● What is required:
From the data below, return the exact lines starting at the line containing "R4: none -> 270 (GND, N3)" and ending at the line containing "U3 pin QH: none -> 0V", both included, and nothing else.
···
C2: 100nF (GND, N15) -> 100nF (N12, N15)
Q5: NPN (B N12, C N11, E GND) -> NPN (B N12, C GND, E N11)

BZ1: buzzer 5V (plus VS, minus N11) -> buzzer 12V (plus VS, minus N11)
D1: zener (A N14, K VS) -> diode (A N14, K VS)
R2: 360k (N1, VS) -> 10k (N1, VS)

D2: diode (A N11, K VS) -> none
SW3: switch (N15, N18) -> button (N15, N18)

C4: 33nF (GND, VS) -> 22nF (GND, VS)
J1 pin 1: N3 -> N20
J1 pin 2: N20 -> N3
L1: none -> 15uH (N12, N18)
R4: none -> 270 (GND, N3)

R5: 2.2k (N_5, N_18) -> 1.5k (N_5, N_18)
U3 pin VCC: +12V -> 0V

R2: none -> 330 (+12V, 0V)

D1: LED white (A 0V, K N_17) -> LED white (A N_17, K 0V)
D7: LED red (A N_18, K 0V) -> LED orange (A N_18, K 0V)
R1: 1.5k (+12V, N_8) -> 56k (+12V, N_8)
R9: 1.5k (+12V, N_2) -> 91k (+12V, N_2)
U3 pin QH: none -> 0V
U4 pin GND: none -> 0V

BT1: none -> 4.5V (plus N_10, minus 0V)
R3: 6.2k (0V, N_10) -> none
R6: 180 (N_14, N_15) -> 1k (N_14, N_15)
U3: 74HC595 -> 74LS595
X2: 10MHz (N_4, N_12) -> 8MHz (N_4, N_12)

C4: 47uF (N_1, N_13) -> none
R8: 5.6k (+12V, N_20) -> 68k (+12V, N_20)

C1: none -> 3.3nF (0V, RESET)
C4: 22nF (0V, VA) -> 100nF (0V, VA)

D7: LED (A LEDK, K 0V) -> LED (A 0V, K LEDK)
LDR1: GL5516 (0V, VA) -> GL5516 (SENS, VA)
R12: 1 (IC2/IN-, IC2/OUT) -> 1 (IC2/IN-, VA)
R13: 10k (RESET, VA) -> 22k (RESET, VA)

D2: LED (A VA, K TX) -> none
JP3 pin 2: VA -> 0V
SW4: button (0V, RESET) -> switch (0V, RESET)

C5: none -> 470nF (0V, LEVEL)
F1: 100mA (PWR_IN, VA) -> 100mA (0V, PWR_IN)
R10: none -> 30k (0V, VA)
···
● Result:
R4: none -> 270 (GND, N3)

R5: 2.2k (N_5, N_18) -> 1.5k (N_5, N_18)
U3 pin VCC: +12V -> 0V

R2: none -> 330 (+12V, 0V)

D1: LED white (A 0V, K N_17) -> LED white (A N_17, K 0V)
D7: LED red (A N_18, K 0V) -> LED orange (A N_18, K 0V)
R1: 1.5k (+12V, N_8) -> 56k (+12V, N_8)
R9: 1.5k (+12V, N_2) -> 91k (+12V, N_2)
U3 pin QH: none -> 0V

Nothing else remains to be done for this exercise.